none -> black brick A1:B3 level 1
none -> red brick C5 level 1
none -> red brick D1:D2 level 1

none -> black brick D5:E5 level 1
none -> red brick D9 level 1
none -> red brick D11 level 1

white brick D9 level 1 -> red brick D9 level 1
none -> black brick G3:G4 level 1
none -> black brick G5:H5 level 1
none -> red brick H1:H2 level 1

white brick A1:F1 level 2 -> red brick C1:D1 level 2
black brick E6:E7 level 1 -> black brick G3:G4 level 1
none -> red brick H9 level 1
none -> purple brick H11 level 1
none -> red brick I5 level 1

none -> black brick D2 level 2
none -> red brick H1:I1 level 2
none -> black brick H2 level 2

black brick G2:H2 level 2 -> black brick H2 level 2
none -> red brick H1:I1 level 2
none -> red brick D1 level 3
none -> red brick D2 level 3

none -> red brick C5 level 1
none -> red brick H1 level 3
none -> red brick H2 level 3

- - - - - - -

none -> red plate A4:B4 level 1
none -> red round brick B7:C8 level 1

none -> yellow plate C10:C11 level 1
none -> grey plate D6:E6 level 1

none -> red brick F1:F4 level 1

- - - - - - -

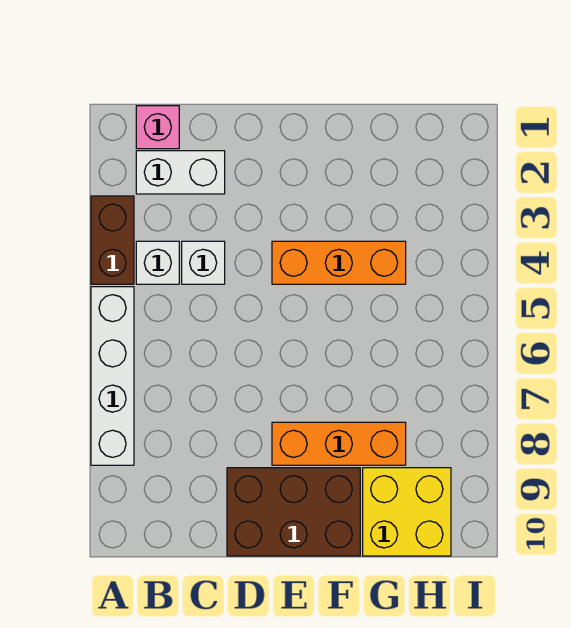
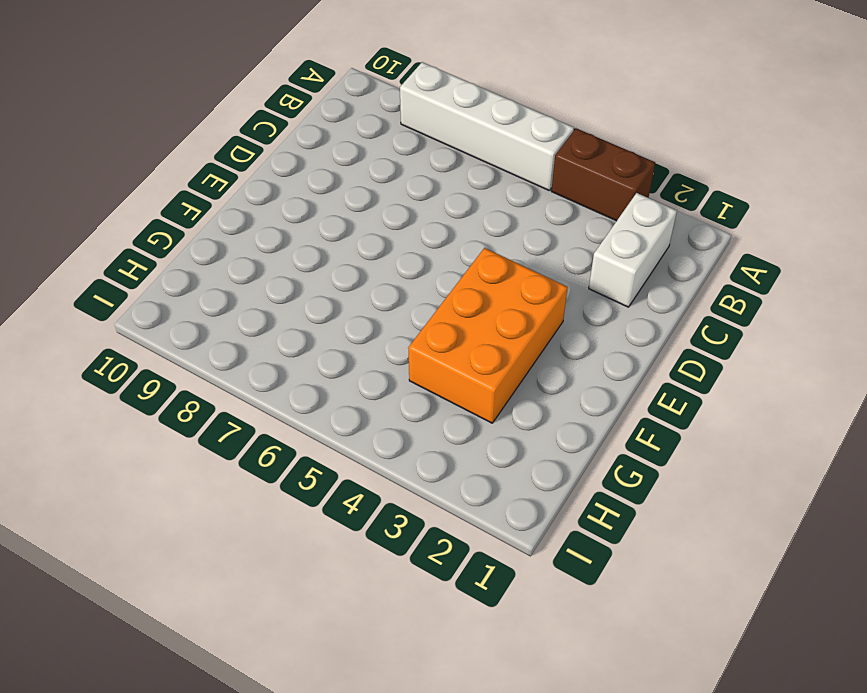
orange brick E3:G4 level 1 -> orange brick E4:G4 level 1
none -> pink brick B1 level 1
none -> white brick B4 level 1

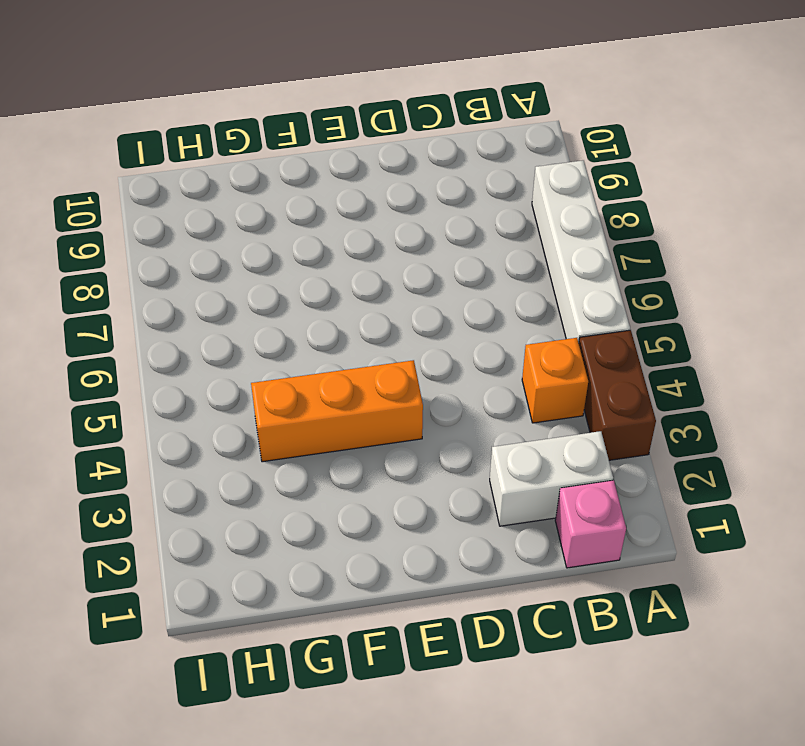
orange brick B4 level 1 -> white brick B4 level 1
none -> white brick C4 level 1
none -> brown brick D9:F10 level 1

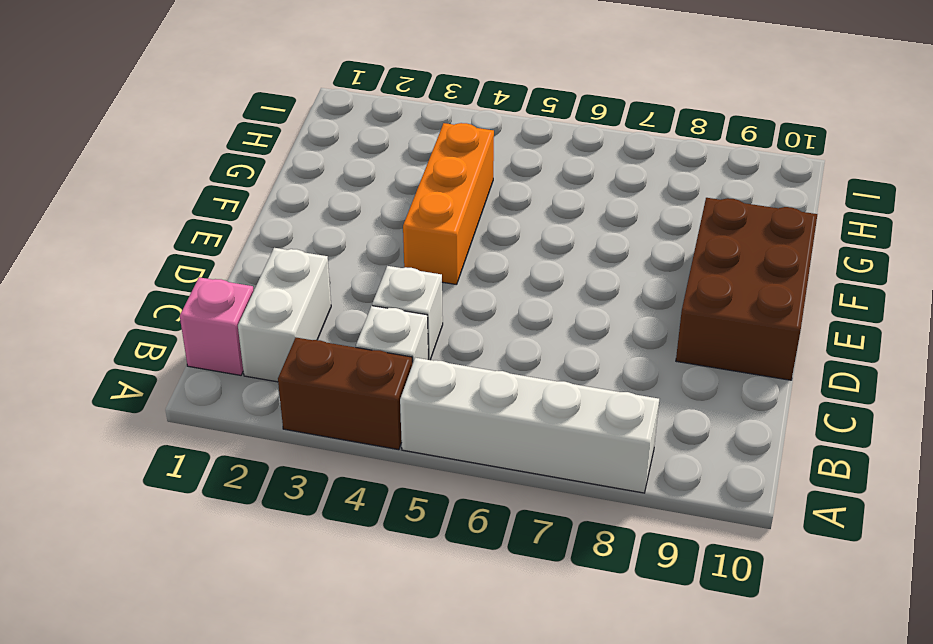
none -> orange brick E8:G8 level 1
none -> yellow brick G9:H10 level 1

- - - - - - -

• **EXERCISE**: Within the material above, copy exactly the lines from the line that holds "none -> red brick D11 level 1" up to and including the line that holds "none -> red brick H2 level 3".

• **EXERCISE RESPONSE**:
none -> red brick D11 level 1

white brick D9 level 1 -> red brick D9 level 1
none -> black brick G3:G4 level 1
none -> black brick G5:H5 level 1
none -> red brick H1:H2 level 1

white brick A1:F1 level 2 -> red brick C1:D1 level 2
black brick E6:E7 level 1 -> black brick G3:G4 level 1
none -> red brick H9 level 1
none -> purple brick H11 level 1
none -> red brick I5 level 1

none -> black brick D2 level 2
none -> red brick H1:I1 level 2
none -> black brick H2 level 2

black brick G2:H2 level 2 -> black brick H2 level 2
none -> red brick H1:I1 level 2
none -> red brick D1 level 3
none -> red brick D2 level 3

none -> red brick C5 level 1
none -> red brick H1 level 3
none -> red brick H2 level 3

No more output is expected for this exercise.